> _DATA_:
════
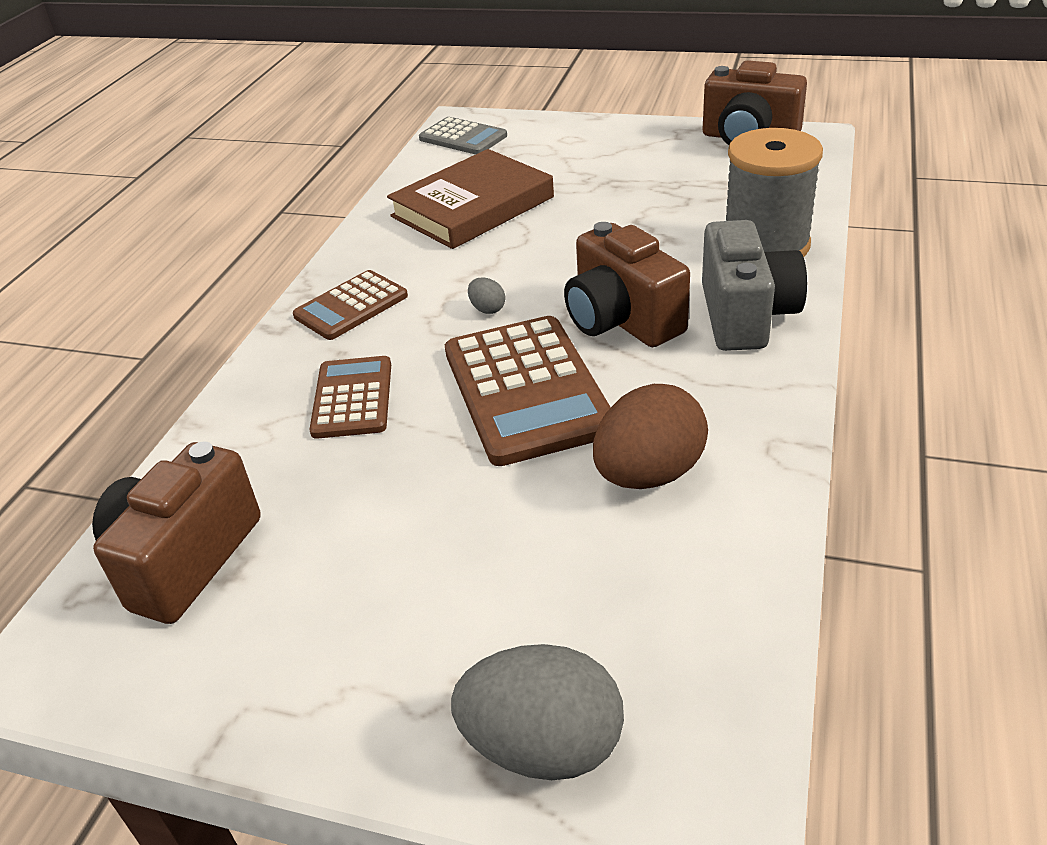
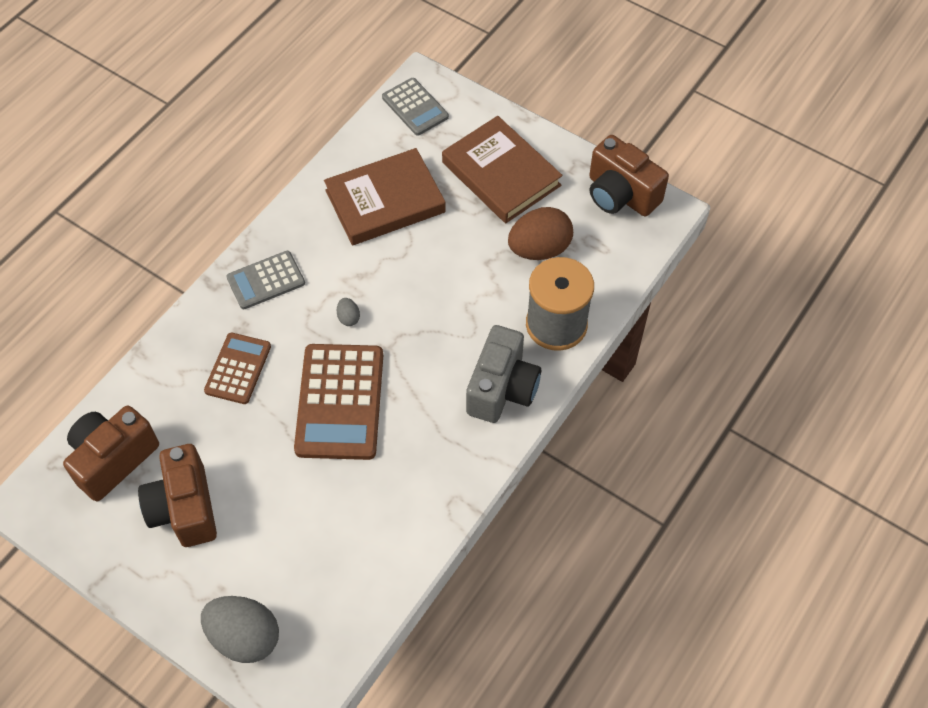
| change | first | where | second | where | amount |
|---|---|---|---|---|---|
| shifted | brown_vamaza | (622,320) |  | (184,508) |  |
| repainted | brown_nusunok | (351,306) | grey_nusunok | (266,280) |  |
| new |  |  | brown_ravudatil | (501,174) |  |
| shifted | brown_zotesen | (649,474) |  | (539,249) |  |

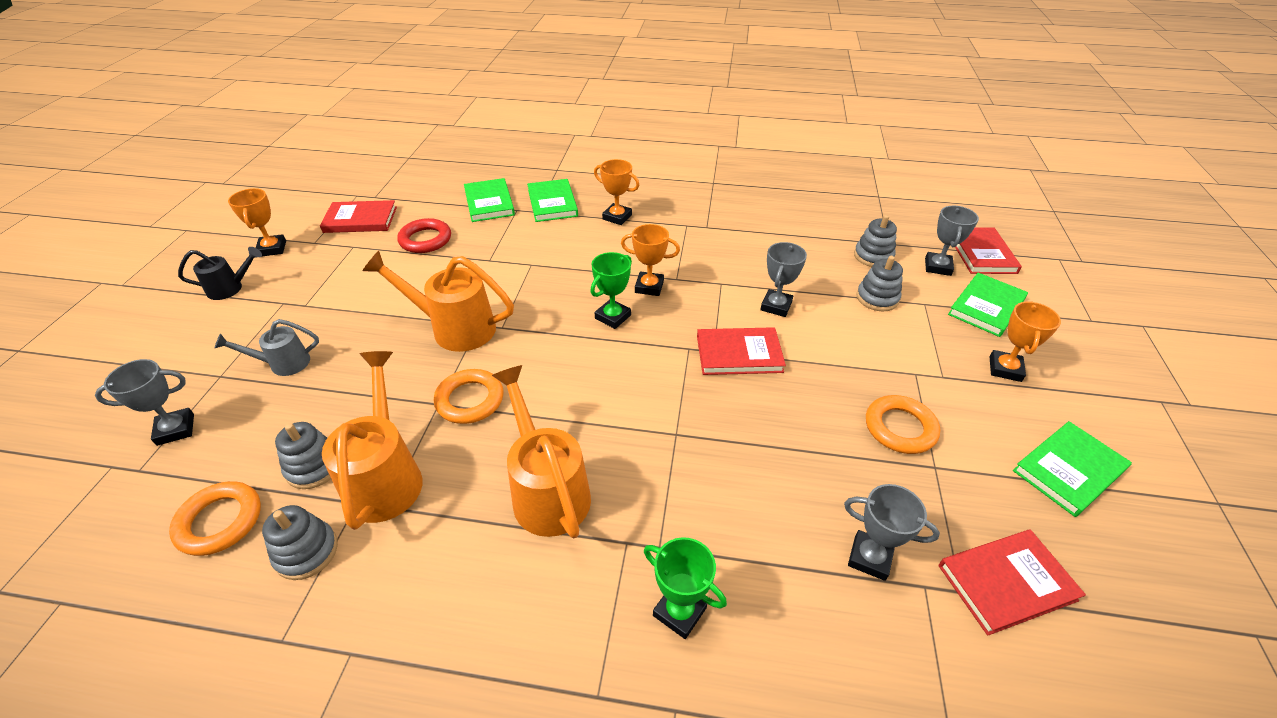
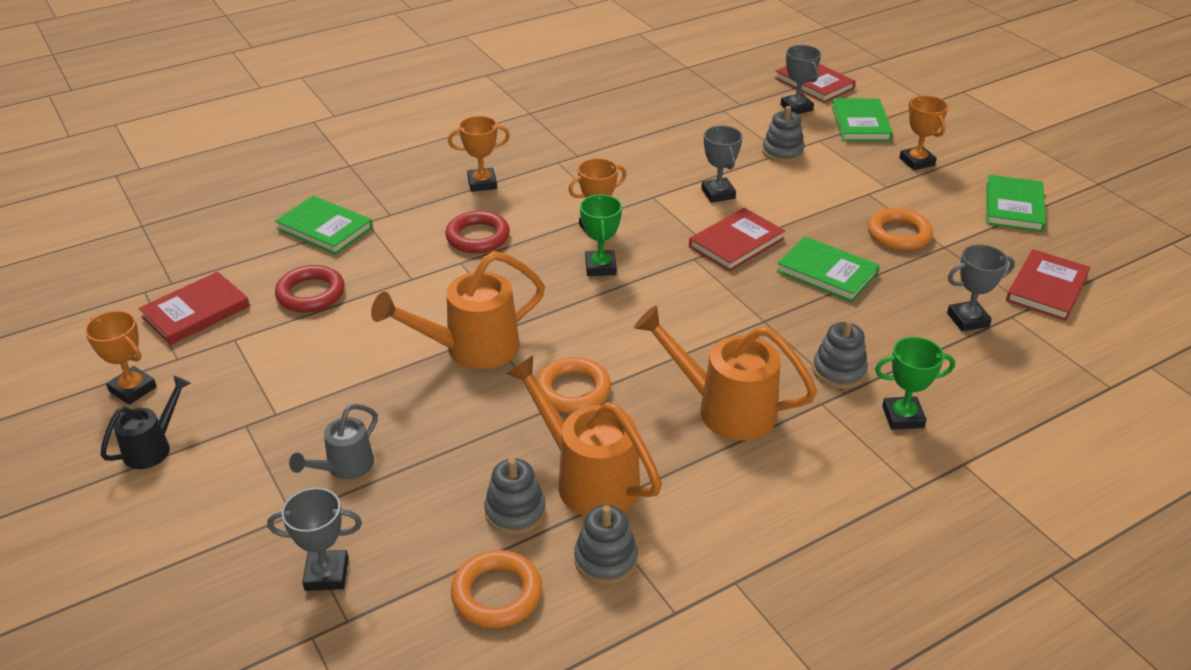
| change | first | where | second | where | amount |
|---|---|---|---|---|---|
| rotated | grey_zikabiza | (175,429) |  | (326,574) | 60 degrees clockwise |
| new |  |  | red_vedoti | (478,237) |  |
| shifted | green_ravudatil | (552,203) |  | (827,272) |  |
| shifted | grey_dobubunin | (873,256) |  | (839,371) |  |

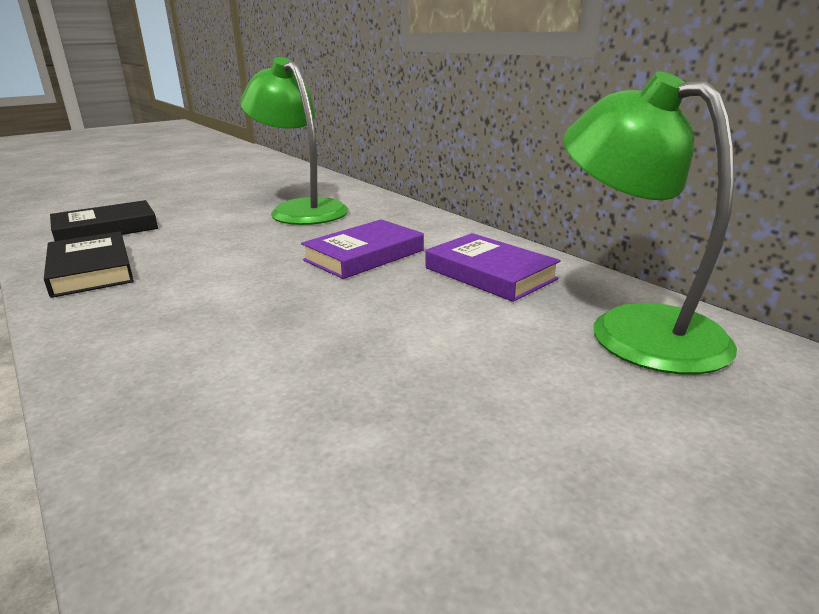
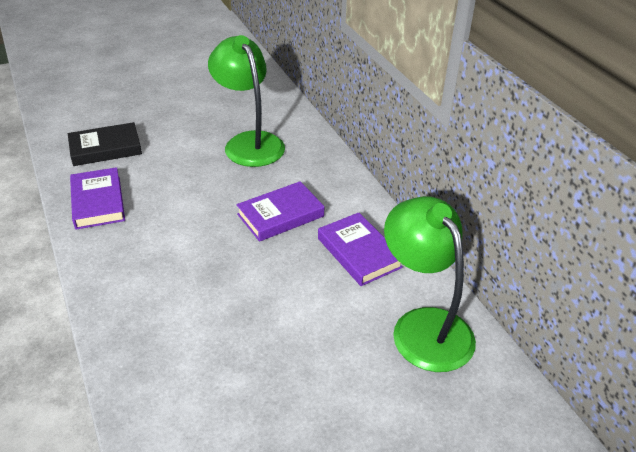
| change | first | where | second | where | amount |
|---|---|---|---|---|---|
| repainted | black_ravudatil | (91,270) | purple_ravudatil | (98,202) |  |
════
> _DIRECTIONS_: Pictures stay out; everything else in the records above gets copied exactly.

> _ANSWER_:
| change | first | where | second | where | amount |
|---|---|---|---|---|---|
| shifted | brown_vamaza | (622,320) |  | (184,508) |  |
| repainted | brown_nusunok | (351,306) | grey_nusunok | (266,280) |  |
| new |  |  | brown_ravudatil | (501,174) |  |
| shifted | brown_zotesen | (649,474) |  | (539,249) |  |

| change | first | where | second | where | amount |
|---|---|---|---|---|---|
| rotated | grey_zikabiza | (175,429) |  | (326,574) | 60 degrees clockwise |
| new |  |  | red_vedoti | (478,237) |  |
| shifted | green_ravudatil | (552,203) |  | (827,272) |  |
| shifted | grey_dobubunin | (873,256) |  | (839,371) |  |

| change | first | where | second | where | amount |
|---|---|---|---|---|---|
| repainted | black_ravudatil | (91,270) | purple_ravudatil | (98,202) |  |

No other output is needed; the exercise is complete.